====== Excerpted data ======

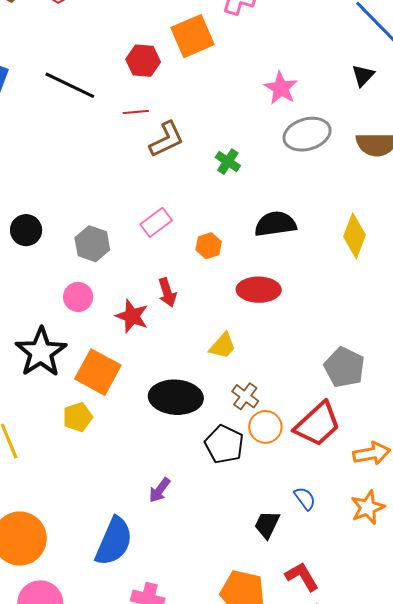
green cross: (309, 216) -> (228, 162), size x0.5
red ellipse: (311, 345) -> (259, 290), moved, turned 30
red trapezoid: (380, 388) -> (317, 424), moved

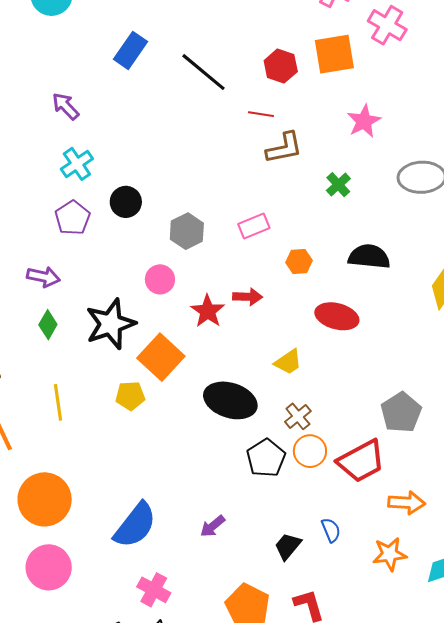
pink star: (281, 88) -> (364, 121), moved
red arrow: (167, 292) -> (248, 297), turned -84
purple arrow: (160, 490) -> (213, 526), moved

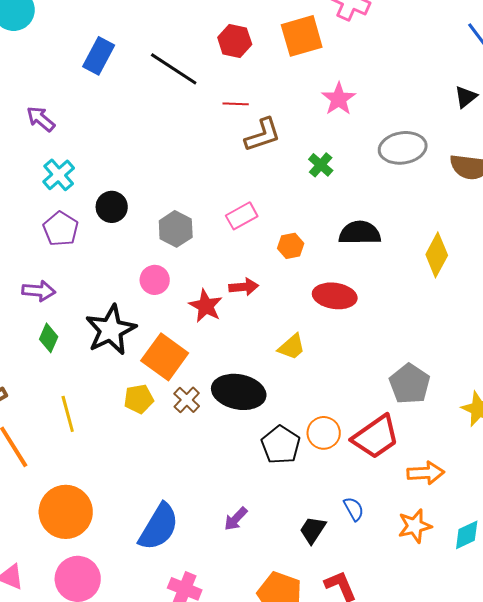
red hexagon: (281, 66) -> (235, 41), moved
brown cross: (298, 416) -> (187, 400), moved

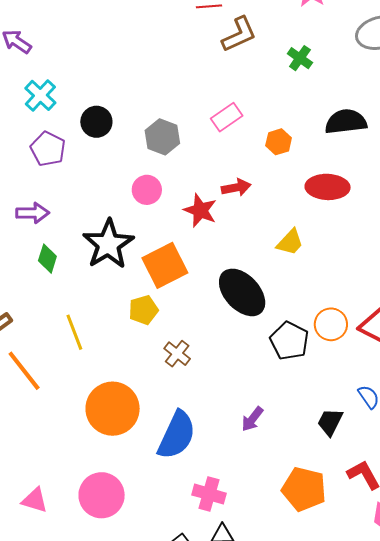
orange square: (165, 357) -> (165, 265), turned 33
black ellipse: (239, 392) -> (242, 292), turned 42
brown cross: (187, 400) -> (177, 354), moved
orange circle: (66, 512) -> (113, 409), moved

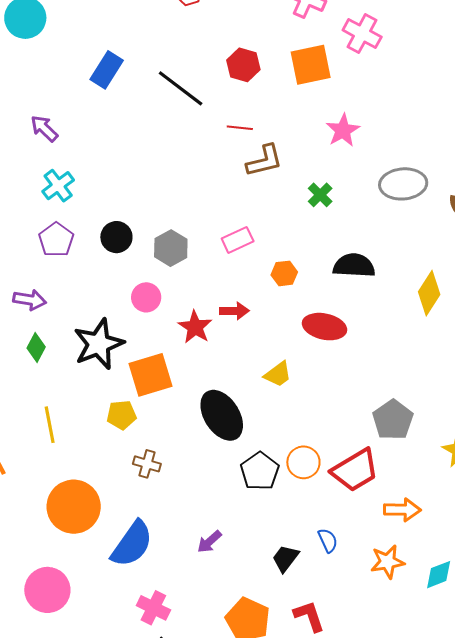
black circle: (96, 122) -> (116, 237), moved
brown cross: (177, 354) -> (147, 464), turned -32

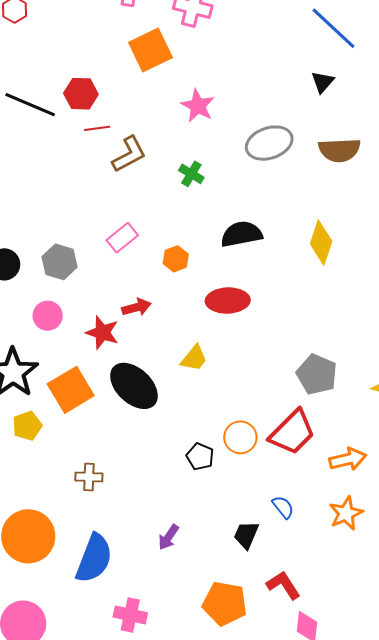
red hexagon: (243, 65) -> (81, 94), moved
yellow pentagon: (121, 415) -> (27, 426), moved
black ellipse: (222, 415) -> (134, 386), moved
black pentagon: (260, 471) -> (200, 457), size x0.7

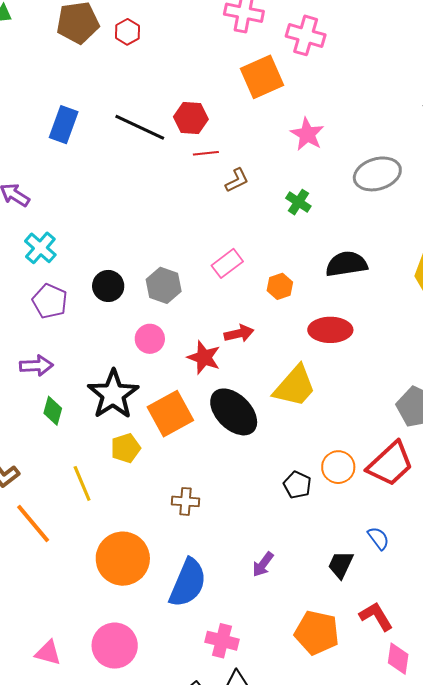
brown L-shape: (129, 154) -> (237, 180), size x0.7
yellow trapezoid: (194, 358) -> (295, 386), size x1.6

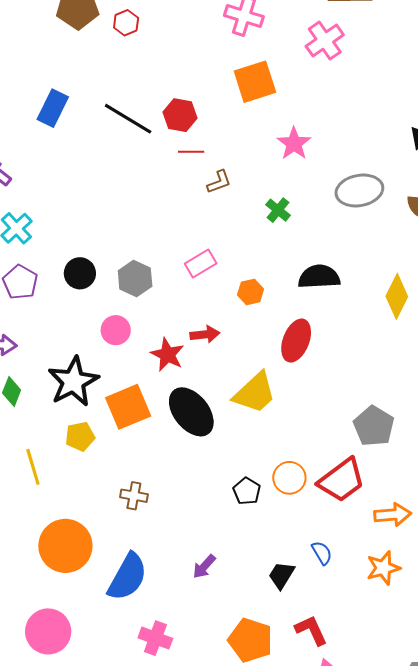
pink cross: (306, 35) -> (325, 40), moved, turned 33
red ellipse: (330, 330) -> (296, 341), turned -75

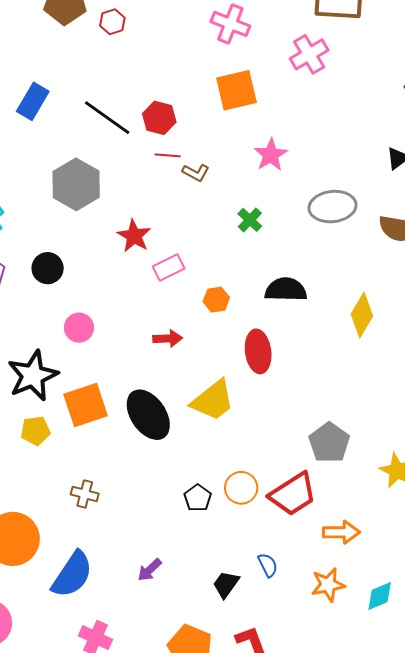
brown L-shape: (219, 182) -> (196, 173), moved, turned 44
gray hexagon: (135, 279) -> (76, 184), moved, size x1.4
red ellipse: (296, 341) -> (258, 351), turned -33
red star: (167, 355) -> (134, 236), moved

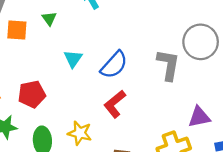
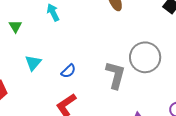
blue semicircle: (114, 65) -> (68, 71), size x0.6

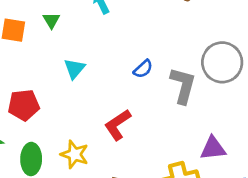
blue semicircle: (68, 71) -> (143, 69), moved

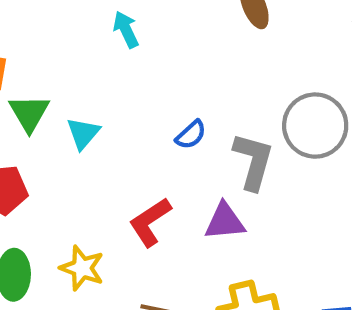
green triangle: (51, 20) -> (29, 113), moved, size x1.5
purple triangle: (213, 148) -> (225, 221), moved

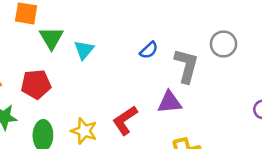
gray circle: (315, 126) -> (223, 44), size x0.7
red L-shape: (150, 222) -> (125, 120), moved

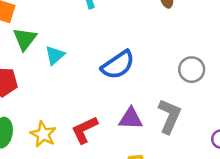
blue semicircle: (149, 50) -> (118, 65), size x1.8
gray L-shape: (186, 66) -> (169, 116), moved

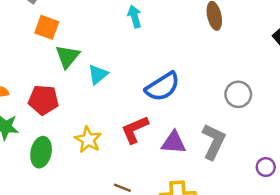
red L-shape: (85, 130) -> (135, 129), moved
yellow star: (43, 134) -> (88, 140), moved

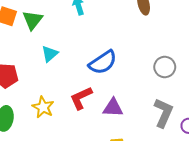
green triangle: (67, 56) -> (33, 20), moved
gray L-shape: (214, 142) -> (163, 113), moved

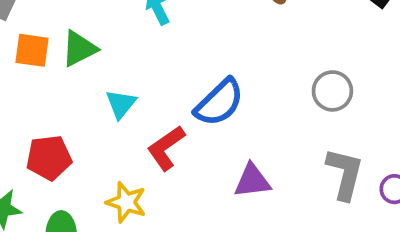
green triangle: (33, 20) -> (79, 49), turned 35
red L-shape: (81, 98) -> (166, 148), moved

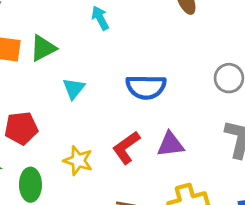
blue semicircle: (219, 102) -> (146, 87), turned 45
red L-shape: (166, 148) -> (126, 148), moved

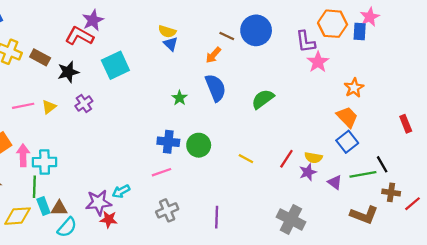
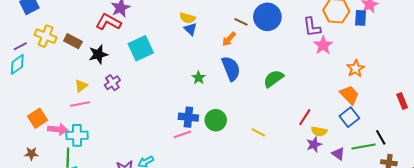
pink line: (23, 106) -> (80, 104), moved
pink arrow: (23, 155) -> (58, 129), turned 96
red line: (286, 159) -> (305, 117), moved
pink line: (162, 172) -> (182, 134), moved

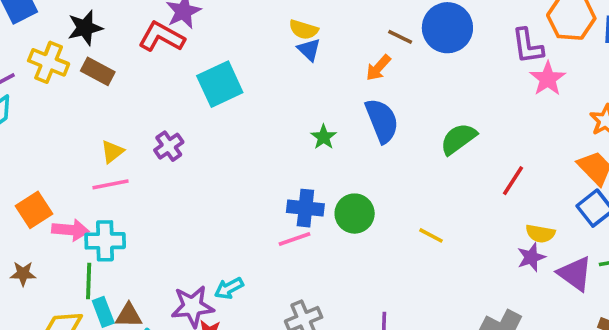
black star: (98, 54) -> (85, 28), moved
red line: (305, 117) -> (513, 181), moved
purple triangle: (338, 154) -> (575, 274), size x1.5

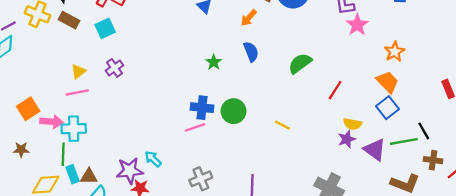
cyan square: (220, 84) -> (105, 28), moved, size x0.7
blue semicircle: (382, 121) -> (251, 52), size x0.7
cyan arrow: (229, 288) -> (153, 159), turned 72

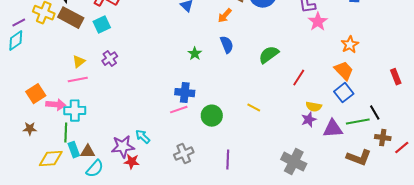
brown rectangle: (69, 20) -> (71, 18), size x1.4
green circle: (234, 111) -> (212, 116), moved
purple triangle: (375, 150) -> (333, 129), turned -40

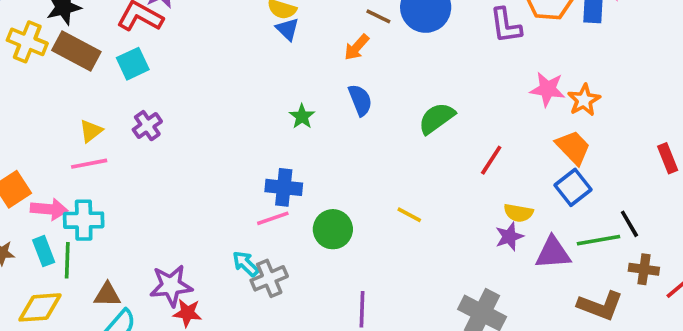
pink star: (318, 22) -> (548, 89), moved, turned -30
cyan arrow: (143, 137) -> (246, 264), moved
cyan rectangle: (74, 150) -> (44, 251), moved
gray cross: (184, 154) -> (269, 278), moved

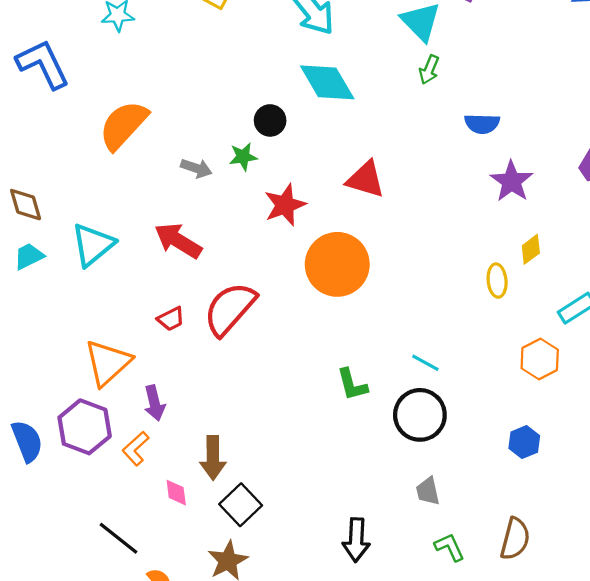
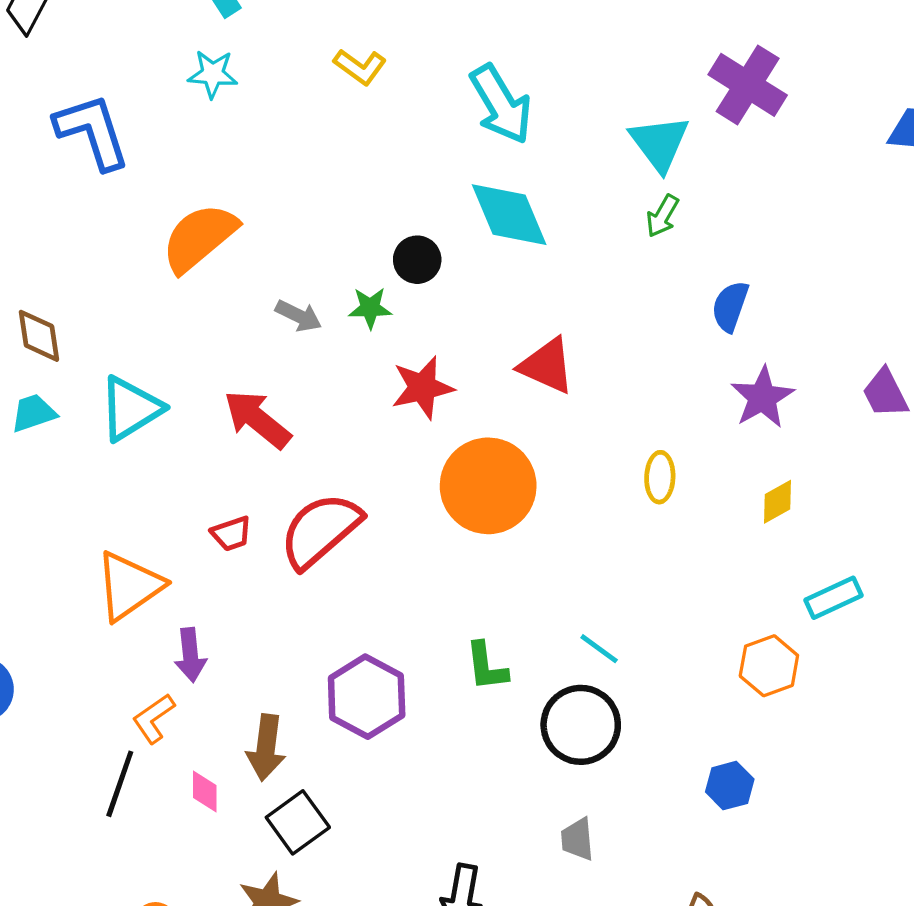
blue semicircle: (482, 124) -> (730, 306), turned 100
yellow ellipse: (497, 281) -> (660, 477), moved
purple hexagon: (85, 427) -> (367, 697), moved
black line: (118, 538) -> (120, 784), moved, turned 63

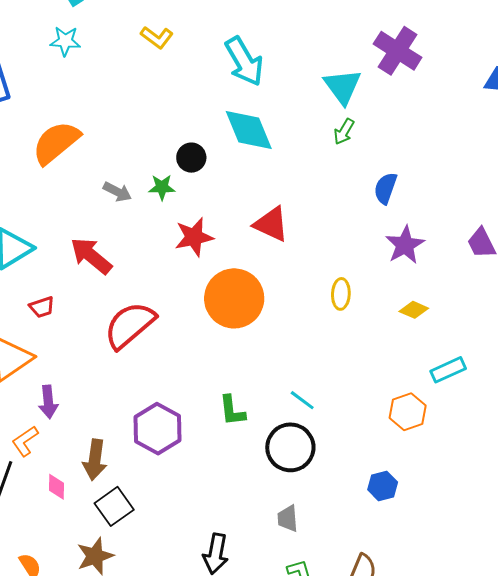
yellow diamond: (777, 502) -> (414, 310), turned 52
red trapezoid: (231, 534) -> (42, 307), moved

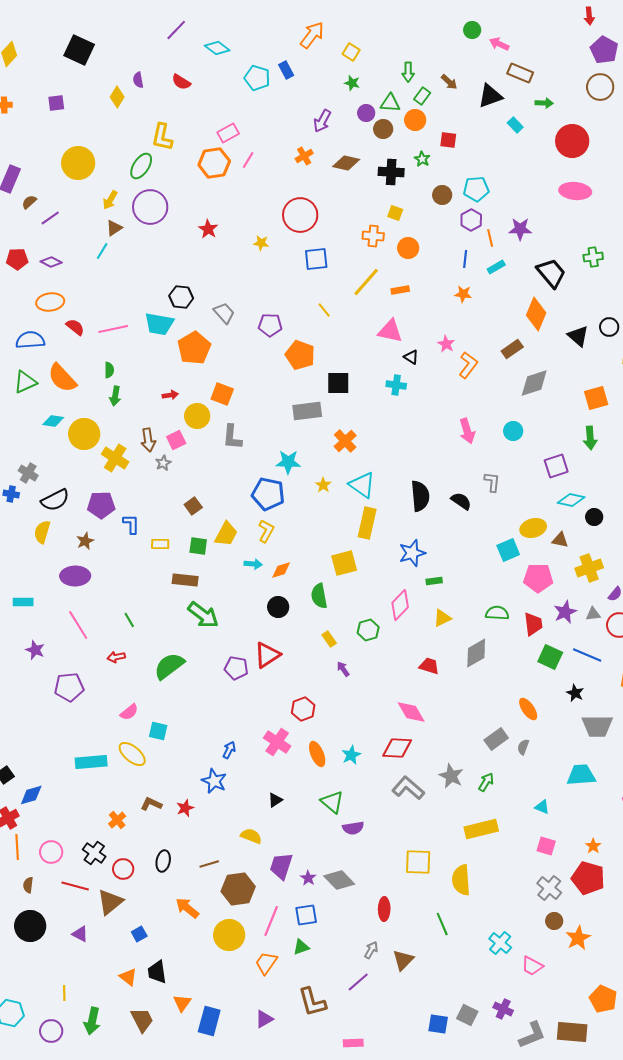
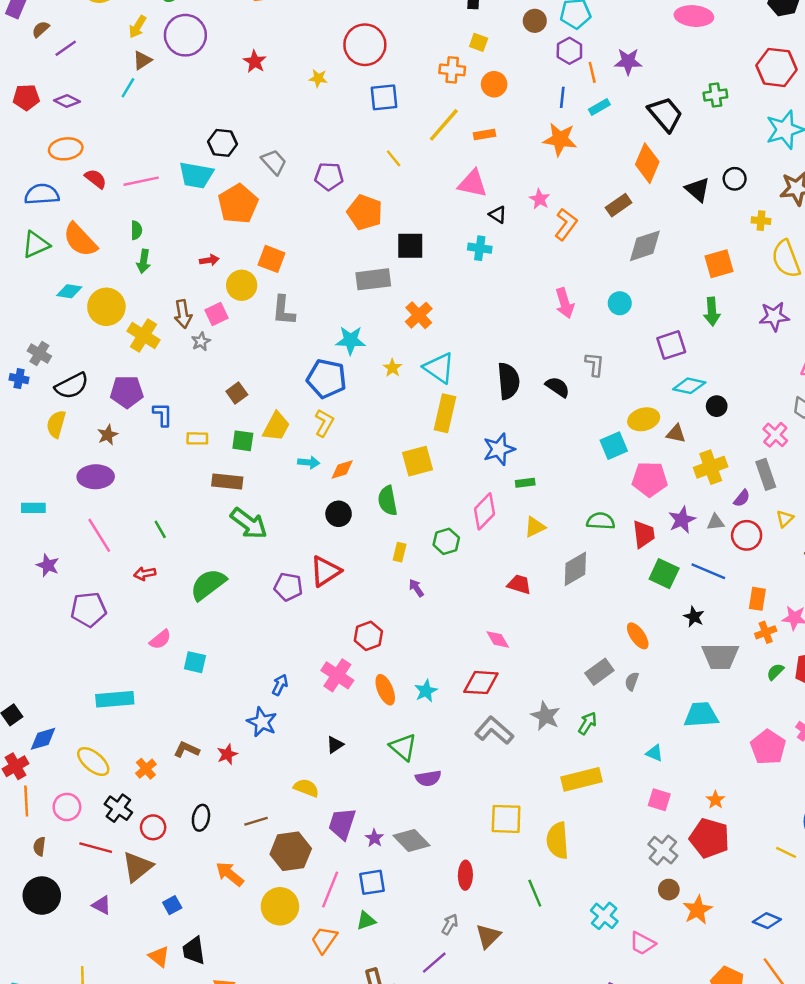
orange star: (463, 294) -> (560, 139), size x1.6
yellow rectangle: (329, 639) -> (400, 552), turned 49
pink diamond: (411, 712) -> (498, 639), size x0.7
yellow ellipse: (132, 754) -> (93, 762), moved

======

» **Work instructions**
Give the records again exactly, pictures left out.

» **Task response**
green cross: (309, 216) -> (228, 162), size x0.5
red ellipse: (311, 345) -> (259, 290), moved, turned 30
red trapezoid: (380, 388) -> (317, 424), moved

pink star: (281, 88) -> (364, 121), moved
red arrow: (167, 292) -> (248, 297), turned -84
purple arrow: (160, 490) -> (213, 526), moved

red hexagon: (281, 66) -> (235, 41), moved
brown cross: (298, 416) -> (187, 400), moved

orange square: (165, 357) -> (165, 265), turned 33
black ellipse: (239, 392) -> (242, 292), turned 42
brown cross: (187, 400) -> (177, 354), moved
orange circle: (66, 512) -> (113, 409), moved

black circle: (96, 122) -> (116, 237), moved
brown cross: (177, 354) -> (147, 464), turned -32

red hexagon: (243, 65) -> (81, 94), moved
yellow pentagon: (121, 415) -> (27, 426), moved
black ellipse: (222, 415) -> (134, 386), moved
black pentagon: (260, 471) -> (200, 457), size x0.7

brown L-shape: (129, 154) -> (237, 180), size x0.7
yellow trapezoid: (194, 358) -> (295, 386), size x1.6

pink cross: (306, 35) -> (325, 40), moved, turned 33
red ellipse: (330, 330) -> (296, 341), turned -75

brown L-shape: (219, 182) -> (196, 173), moved, turned 44
gray hexagon: (135, 279) -> (76, 184), moved, size x1.4
red ellipse: (296, 341) -> (258, 351), turned -33
red star: (167, 355) -> (134, 236), moved

blue semicircle: (114, 65) -> (68, 71), size x0.6

blue semicircle: (68, 71) -> (143, 69), moved

green triangle: (51, 20) -> (29, 113), moved, size x1.5
purple triangle: (213, 148) -> (225, 221), moved

gray circle: (315, 126) -> (223, 44), size x0.7
red L-shape: (150, 222) -> (125, 120), moved

blue semicircle: (149, 50) -> (118, 65), size x1.8
gray L-shape: (186, 66) -> (169, 116), moved

red L-shape: (85, 130) -> (135, 129), moved
yellow star: (43, 134) -> (88, 140), moved

green triangle: (67, 56) -> (33, 20), moved
gray L-shape: (214, 142) -> (163, 113), moved

green triangle: (33, 20) -> (79, 49), turned 35
red L-shape: (81, 98) -> (166, 148), moved

blue semicircle: (219, 102) -> (146, 87), turned 45
red L-shape: (166, 148) -> (126, 148), moved

pink line: (23, 106) -> (80, 104), moved
pink arrow: (23, 155) -> (58, 129), turned 96
red line: (286, 159) -> (305, 117), moved
pink line: (162, 172) -> (182, 134), moved

black star: (98, 54) -> (85, 28), moved
red line: (305, 117) -> (513, 181), moved
purple triangle: (338, 154) -> (575, 274), size x1.5

cyan square: (220, 84) -> (105, 28), moved, size x0.7
blue semicircle: (382, 121) -> (251, 52), size x0.7
cyan arrow: (229, 288) -> (153, 159), turned 72

brown rectangle: (69, 20) -> (71, 18), size x1.4
green circle: (234, 111) -> (212, 116), moved
purple triangle: (375, 150) -> (333, 129), turned -40

pink star: (318, 22) -> (548, 89), moved, turned -30
cyan arrow: (143, 137) -> (246, 264), moved
cyan rectangle: (74, 150) -> (44, 251), moved
gray cross: (184, 154) -> (269, 278), moved

blue semicircle: (482, 124) -> (730, 306), turned 100
yellow ellipse: (497, 281) -> (660, 477), moved
purple hexagon: (85, 427) -> (367, 697), moved
black line: (118, 538) -> (120, 784), moved, turned 63

yellow diamond: (777, 502) -> (414, 310), turned 52
red trapezoid: (231, 534) -> (42, 307), moved

orange star: (463, 294) -> (560, 139), size x1.6
yellow rectangle: (329, 639) -> (400, 552), turned 49
pink diamond: (411, 712) -> (498, 639), size x0.7
yellow ellipse: (132, 754) -> (93, 762), moved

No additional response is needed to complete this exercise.